=== The task ===
Filter these entries, keeping only lines that hold the word "watering".

=== Entries shown ===
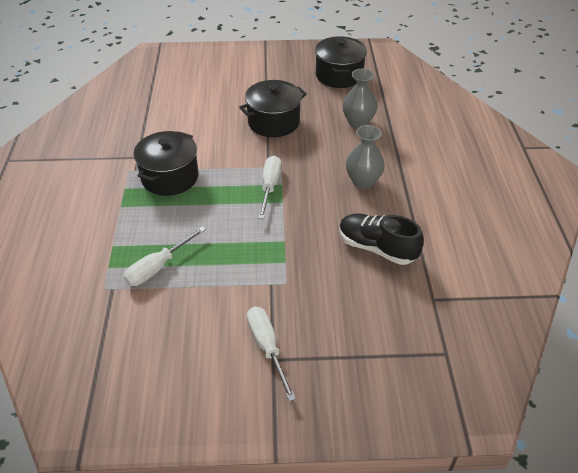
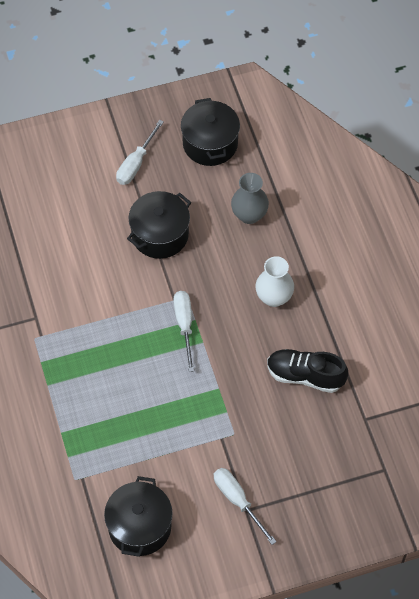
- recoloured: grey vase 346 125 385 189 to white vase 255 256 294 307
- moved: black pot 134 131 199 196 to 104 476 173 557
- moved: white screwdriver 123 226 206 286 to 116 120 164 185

==

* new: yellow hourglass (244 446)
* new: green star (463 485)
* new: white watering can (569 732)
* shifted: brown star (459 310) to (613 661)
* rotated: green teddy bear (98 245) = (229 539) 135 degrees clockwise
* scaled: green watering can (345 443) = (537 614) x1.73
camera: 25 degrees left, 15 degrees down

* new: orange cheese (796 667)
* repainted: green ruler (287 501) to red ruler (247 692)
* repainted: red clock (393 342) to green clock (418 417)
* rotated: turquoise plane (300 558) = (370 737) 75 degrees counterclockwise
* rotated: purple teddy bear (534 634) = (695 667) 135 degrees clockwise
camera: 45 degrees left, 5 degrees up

=== Result of the exercise ===
* new: white watering can (569 732)
* scaled: green watering can (345 443) = (537 614) x1.73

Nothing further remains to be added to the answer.